Exercise instructions: Give back the whole listing word for word and skip each picture.
──────────
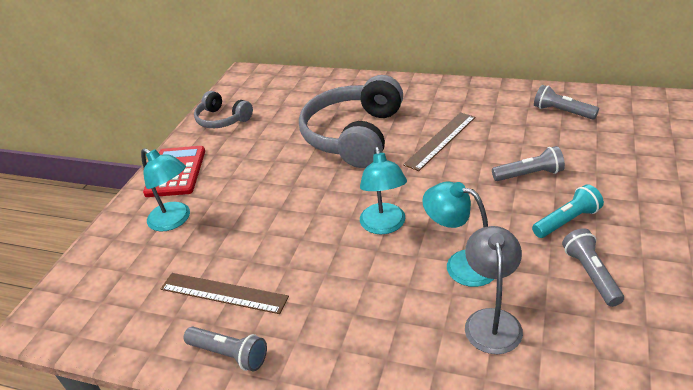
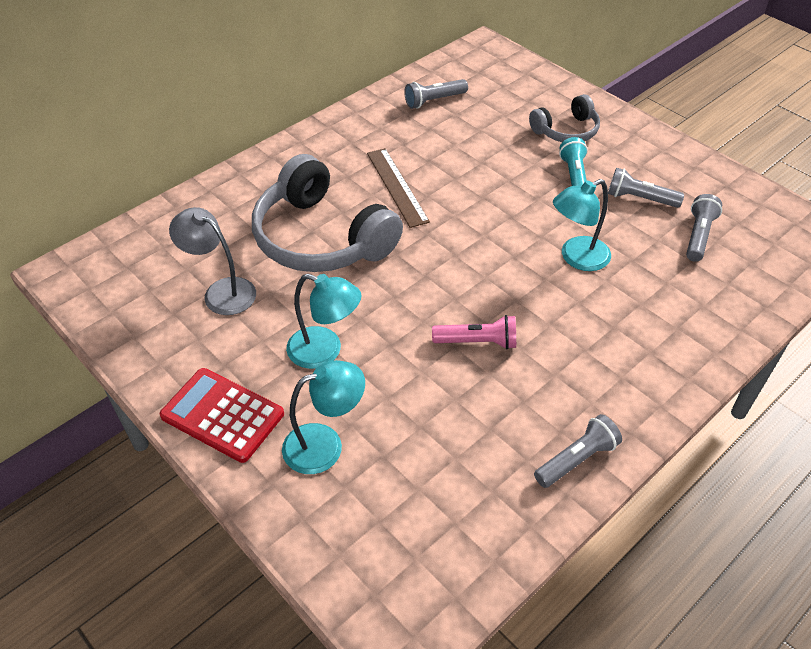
camera: 65 degrees left, 10 degrees up
brown ruler [161,273,289,314] -> none
grey headphones [194,91,253,128] -> grey headphones moved to [529,94,600,142]
turquoise lamp [360,147,407,234] -> turquoise lamp moved to [286,274,362,369]
grey lamp [465,226,523,354] -> grey lamp moved to [169,207,256,315]
grey flashlight [492,146,565,181] -> grey flashlight moved to [686,194,722,262]
none -> pink flashlight [432,315,516,349]

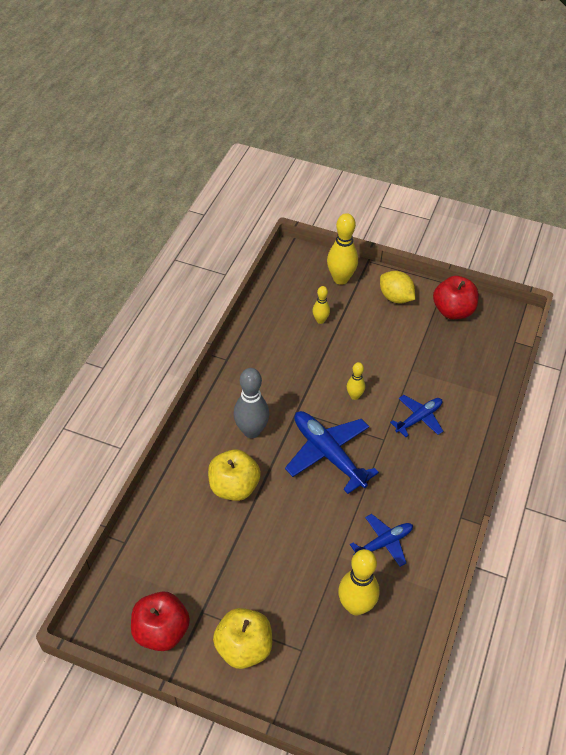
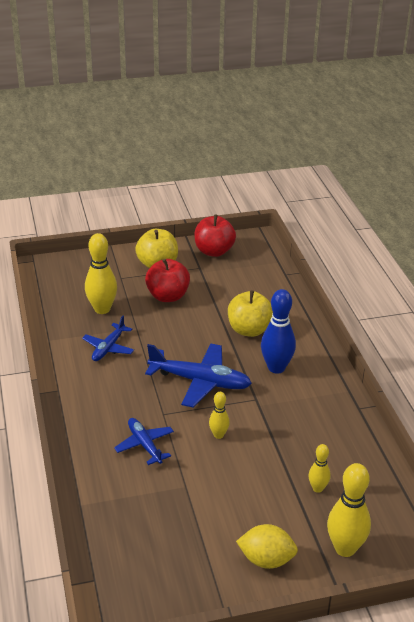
camera: 145 degrees right, 15 degrees down
grey bowling pin [233,368,269,438] -> blue bowling pin [261,289,296,374]
blue plane [390,395,443,437] -> blue plane turned 135 degrees clockwise [114,418,174,465]
red apple [433,276,479,319] -> red apple moved to [145,259,190,302]

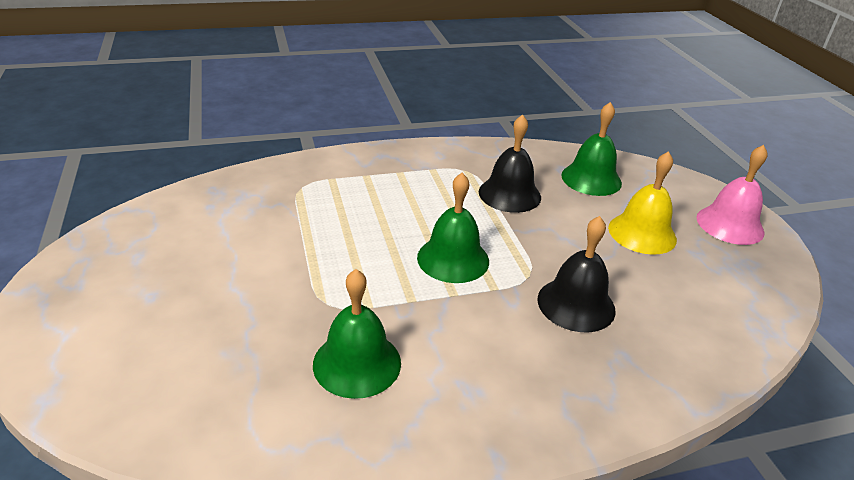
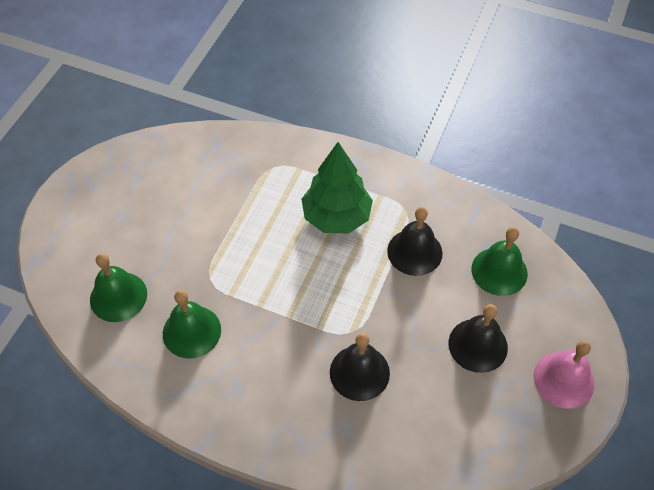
camera: 40 degrees right, 20 degrees up
green bell [417,173,489,283] -> green bell moved to [90,253,147,322]
yellow bell [608,151,677,255] -> black bell [449,304,508,373]
none -> green tree [302,142,373,233]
──────────
Solution to the problem:
camera: 65 degrees left, 10 degrees up
brown ruler [161,273,289,314] -> none
grey headphones [194,91,253,128] -> grey headphones moved to [529,94,600,142]
turquoise lamp [360,147,407,234] -> turquoise lamp moved to [286,274,362,369]
grey lamp [465,226,523,354] -> grey lamp moved to [169,207,256,315]
grey flashlight [492,146,565,181] -> grey flashlight moved to [686,194,722,262]
none -> pink flashlight [432,315,516,349]

camera: 145 degrees right, 15 degrees down
grey bowling pin [233,368,269,438] -> blue bowling pin [261,289,296,374]
blue plane [390,395,443,437] -> blue plane turned 135 degrees clockwise [114,418,174,465]
red apple [433,276,479,319] -> red apple moved to [145,259,190,302]

camera: 40 degrees right, 20 degrees up
green bell [417,173,489,283] -> green bell moved to [90,253,147,322]
yellow bell [608,151,677,255] -> black bell [449,304,508,373]
none -> green tree [302,142,373,233]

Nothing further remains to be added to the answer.